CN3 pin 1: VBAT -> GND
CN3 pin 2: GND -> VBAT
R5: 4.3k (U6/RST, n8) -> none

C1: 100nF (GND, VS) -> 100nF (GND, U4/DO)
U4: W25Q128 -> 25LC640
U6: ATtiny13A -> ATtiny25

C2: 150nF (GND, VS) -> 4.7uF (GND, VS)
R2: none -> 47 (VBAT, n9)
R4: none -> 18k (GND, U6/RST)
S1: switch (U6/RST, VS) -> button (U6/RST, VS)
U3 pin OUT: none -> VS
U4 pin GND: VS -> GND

==

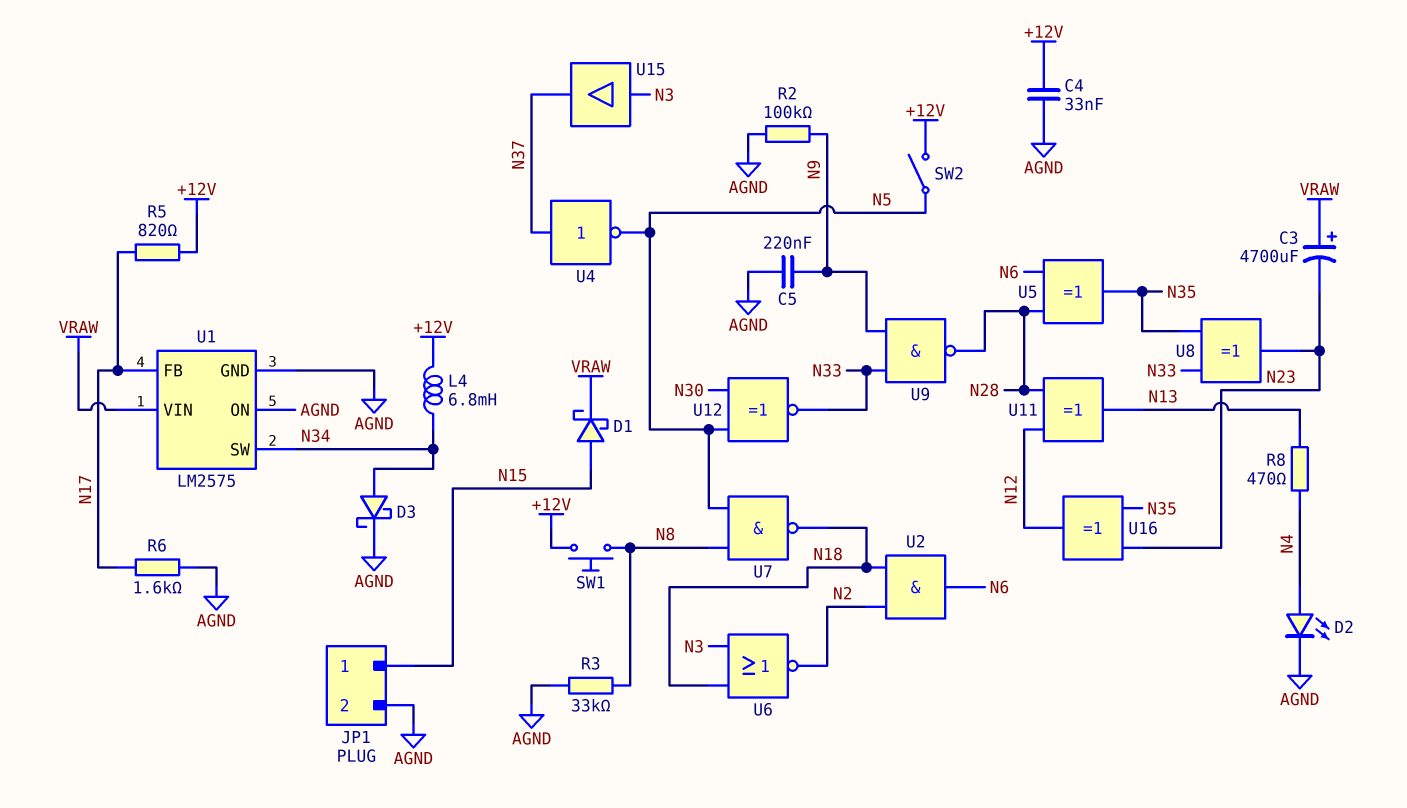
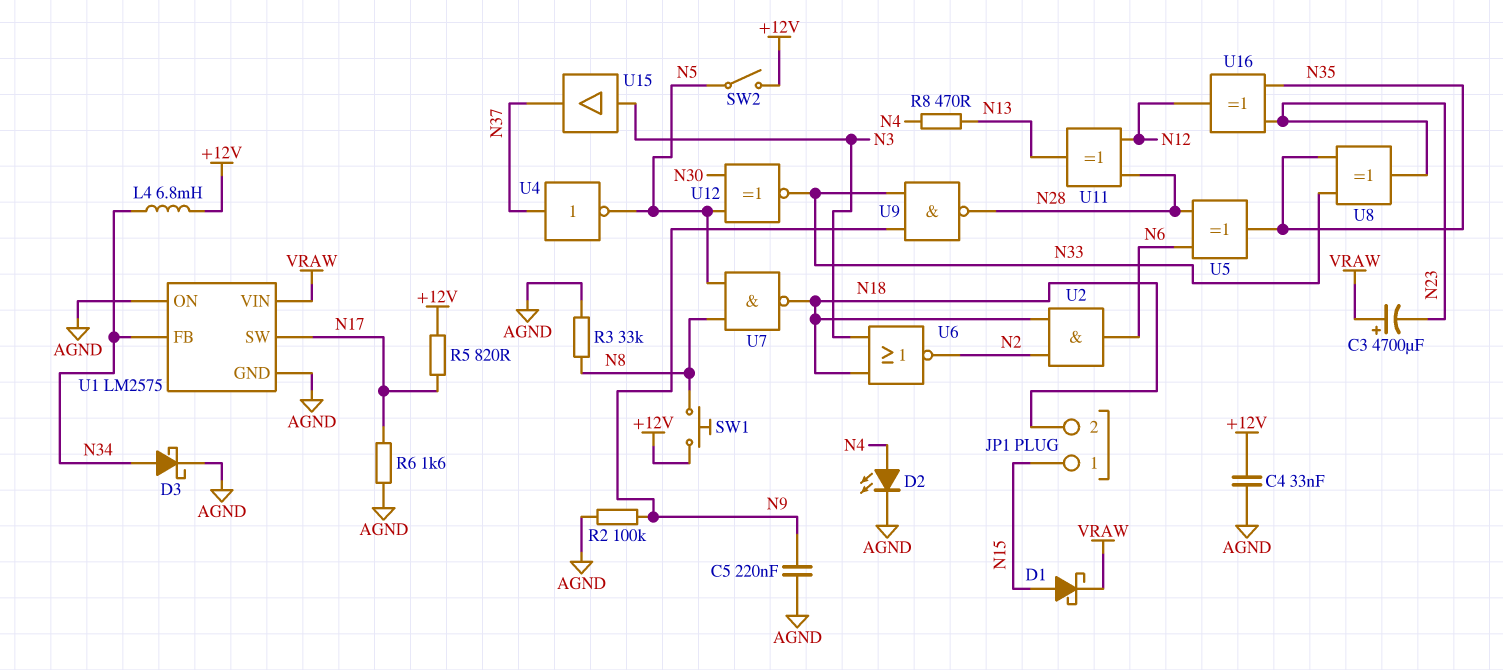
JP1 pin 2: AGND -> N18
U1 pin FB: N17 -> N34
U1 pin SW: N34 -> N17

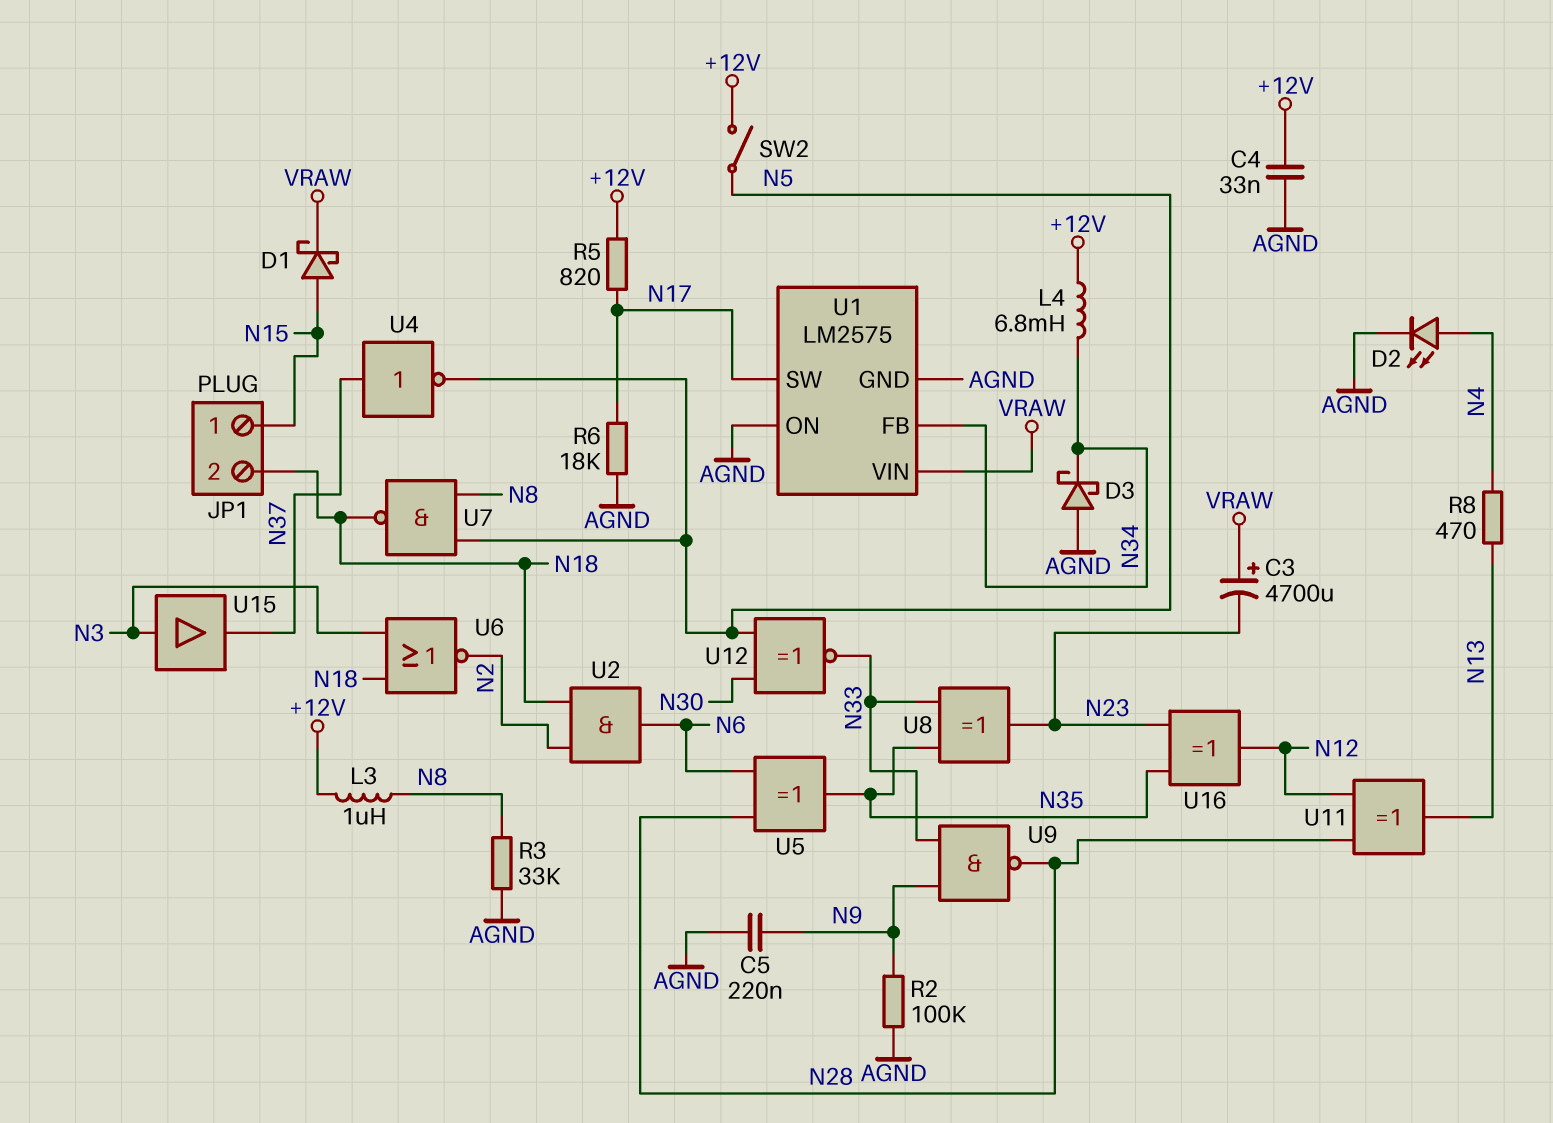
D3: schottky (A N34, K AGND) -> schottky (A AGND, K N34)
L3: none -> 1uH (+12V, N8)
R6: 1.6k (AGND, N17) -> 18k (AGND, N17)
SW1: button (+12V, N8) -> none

---

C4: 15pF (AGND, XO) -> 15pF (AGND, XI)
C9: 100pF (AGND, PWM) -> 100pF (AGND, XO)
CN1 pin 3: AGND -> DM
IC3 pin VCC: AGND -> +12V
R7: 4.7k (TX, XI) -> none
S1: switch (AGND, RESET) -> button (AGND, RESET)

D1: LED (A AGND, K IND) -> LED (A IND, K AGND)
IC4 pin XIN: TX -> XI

■ Exercise objective
Copy the lines above exactly. Start with the line containing "S1: switch (U6/RST, VS)", end with the line containing "U4 pin GND: VS -> GND", and include both.

■ Response
S1: switch (U6/RST, VS) -> button (U6/RST, VS)
U3 pin OUT: none -> VS
U4 pin GND: VS -> GND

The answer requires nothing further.